== EXERCISE DATA

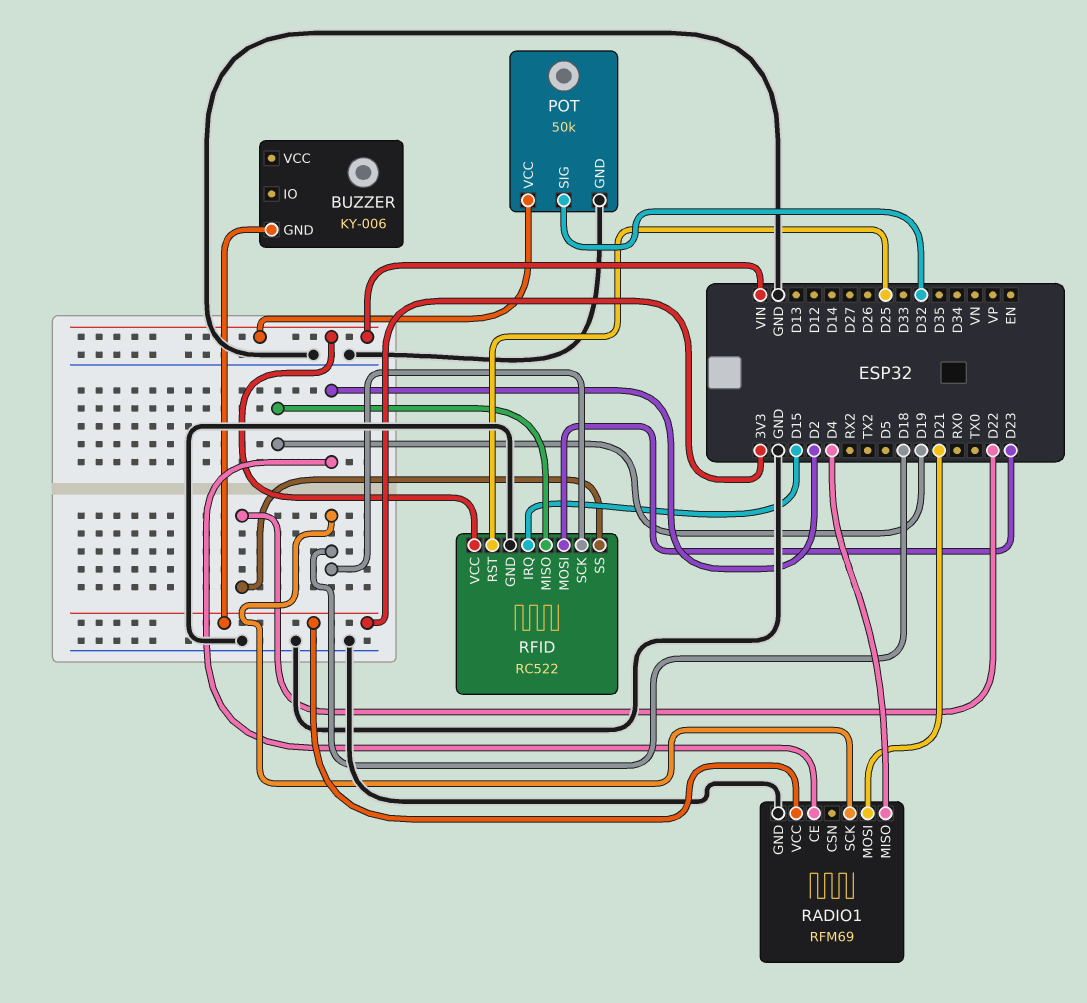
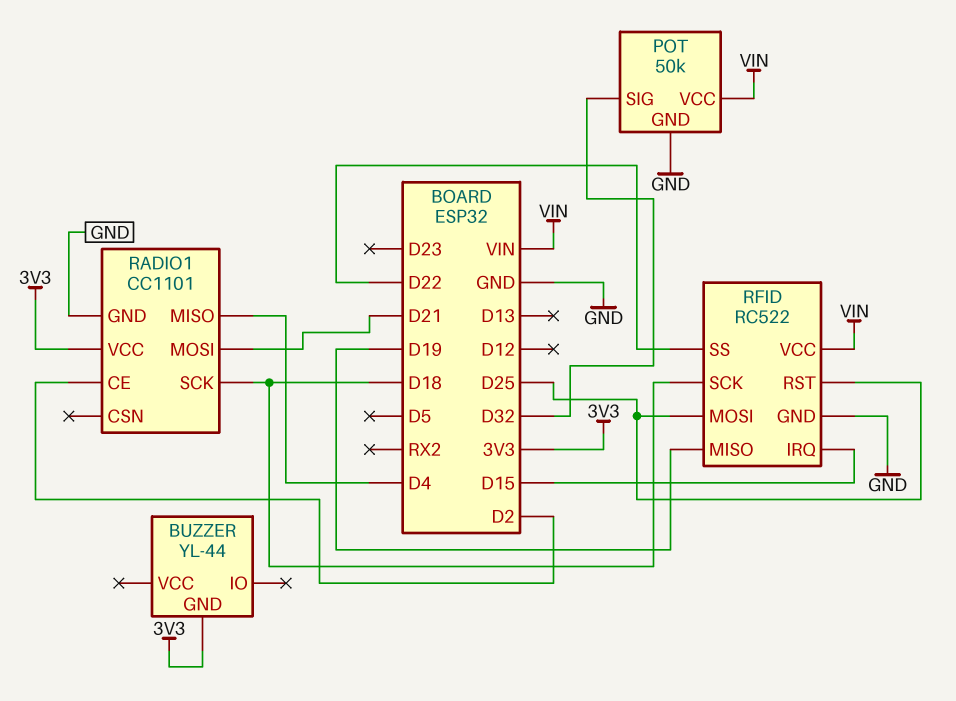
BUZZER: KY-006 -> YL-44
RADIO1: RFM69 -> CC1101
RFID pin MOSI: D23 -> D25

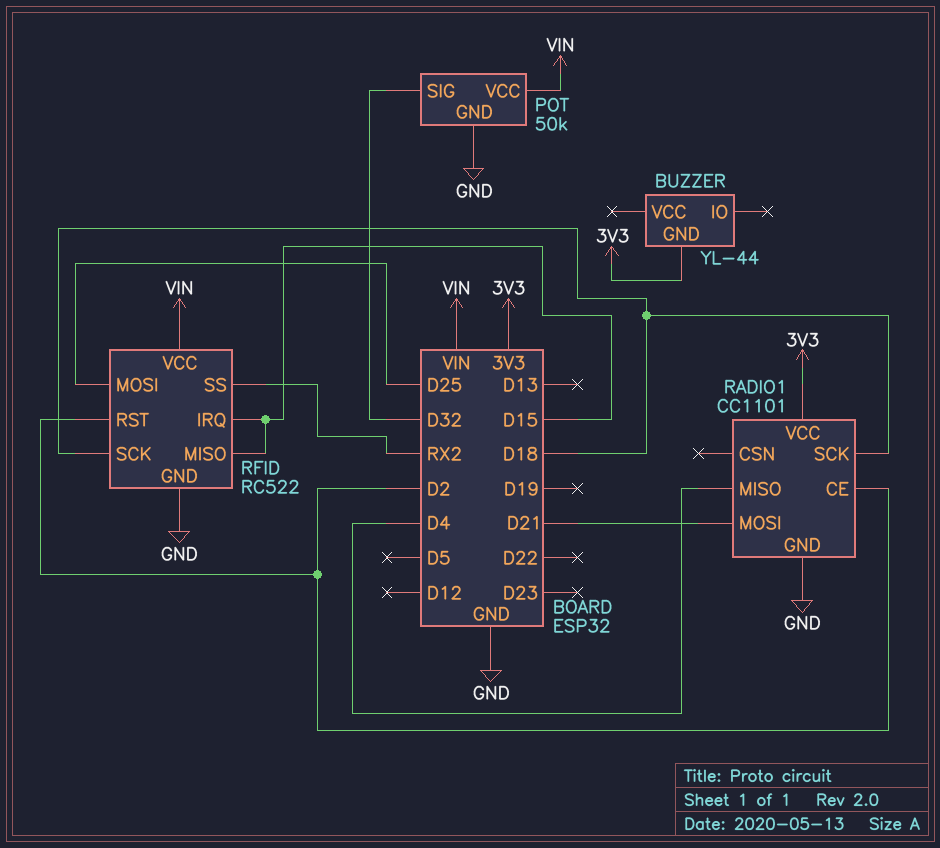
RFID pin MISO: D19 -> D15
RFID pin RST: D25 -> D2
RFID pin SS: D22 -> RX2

====

## YOUR OBJECTIVE:
State the number of lines in the preceding data that contain the word "RFID", and nothing besides.

## SOLUTION TO THIS PROBLEM:
4